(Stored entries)
........

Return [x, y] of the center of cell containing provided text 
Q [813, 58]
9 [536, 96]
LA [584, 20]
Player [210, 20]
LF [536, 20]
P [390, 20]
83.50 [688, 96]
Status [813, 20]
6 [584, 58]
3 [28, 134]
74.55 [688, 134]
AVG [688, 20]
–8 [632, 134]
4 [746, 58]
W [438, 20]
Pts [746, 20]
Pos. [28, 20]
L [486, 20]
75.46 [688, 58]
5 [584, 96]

........

| Task to complete |
Rewrite every one of the rows above as a numbered list, dropping any blank lines.

| Reply |
1. Return [x, y] of the center of cell containing provided text 
2. Q [813, 58]
3. 9 [536, 96]
4. LA [584, 20]
5. Player [210, 20]
6. LF [536, 20]
7. P [390, 20]
8. 83.50 [688, 96]
9. Status [813, 20]
10. 6 [584, 58]
11. 3 [28, 134]
12. 74.55 [688, 134]
13. AVG [688, 20]
14. –8 [632, 134]
15. 4 [746, 58]
16. W [438, 20]
17. Pts [746, 20]
18. Pos. [28, 20]
19. L [486, 20]
20. 75.46 [688, 58]
21. 5 [584, 96]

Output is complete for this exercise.